Word for word, give again the lines of the material below, from the one holding "(512, 725) = (508, 697): none -> brown bottle" to the last, with nothing added.

Records provided »
--- START ---

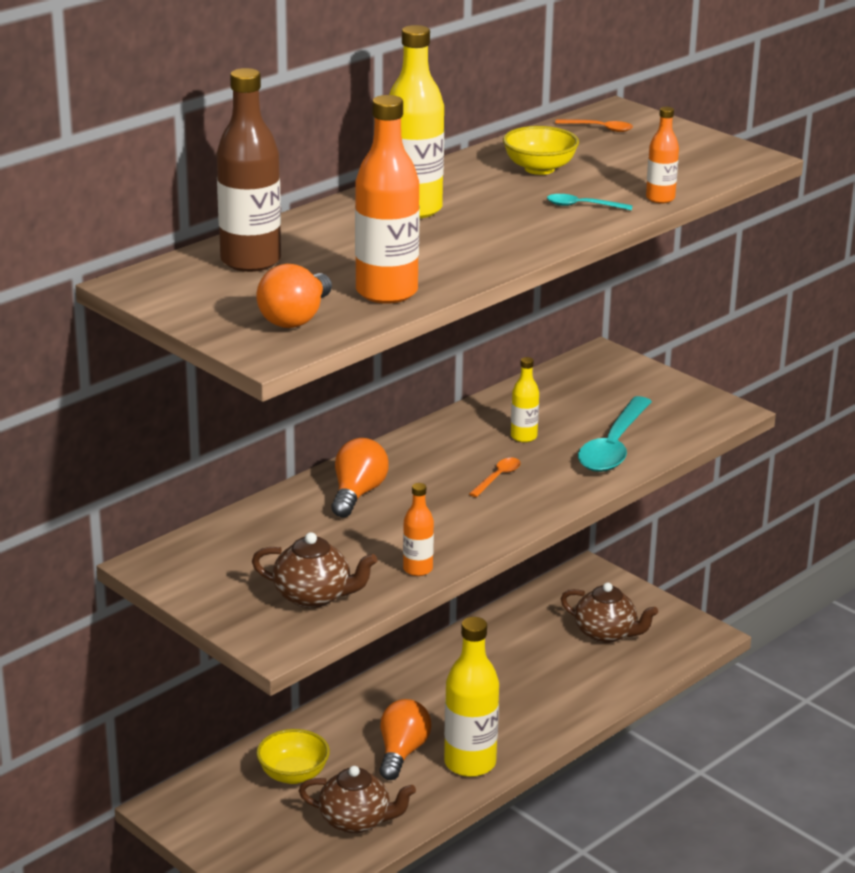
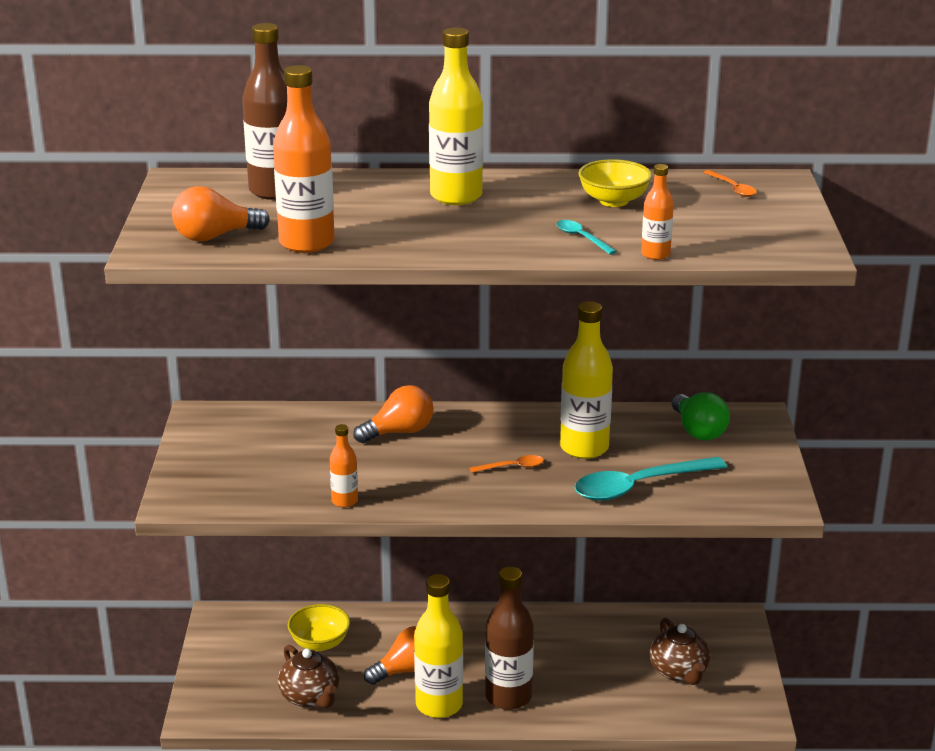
camera: 45 degrees right, 0 degrees up
(314, 596) = (251, 484): brown teapot -> none
(512, 725) = (508, 697): none -> brown bottle
(523, 437) = (584, 448): yellow bottle -> yellow bottle, size x1.93
(581, 385) = (698, 431): none -> green light bulb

--- END ---

Final answer »
(512, 725) = (508, 697): none -> brown bottle
(523, 437) = (584, 448): yellow bottle -> yellow bottle, size x1.93
(581, 385) = (698, 431): none -> green light bulb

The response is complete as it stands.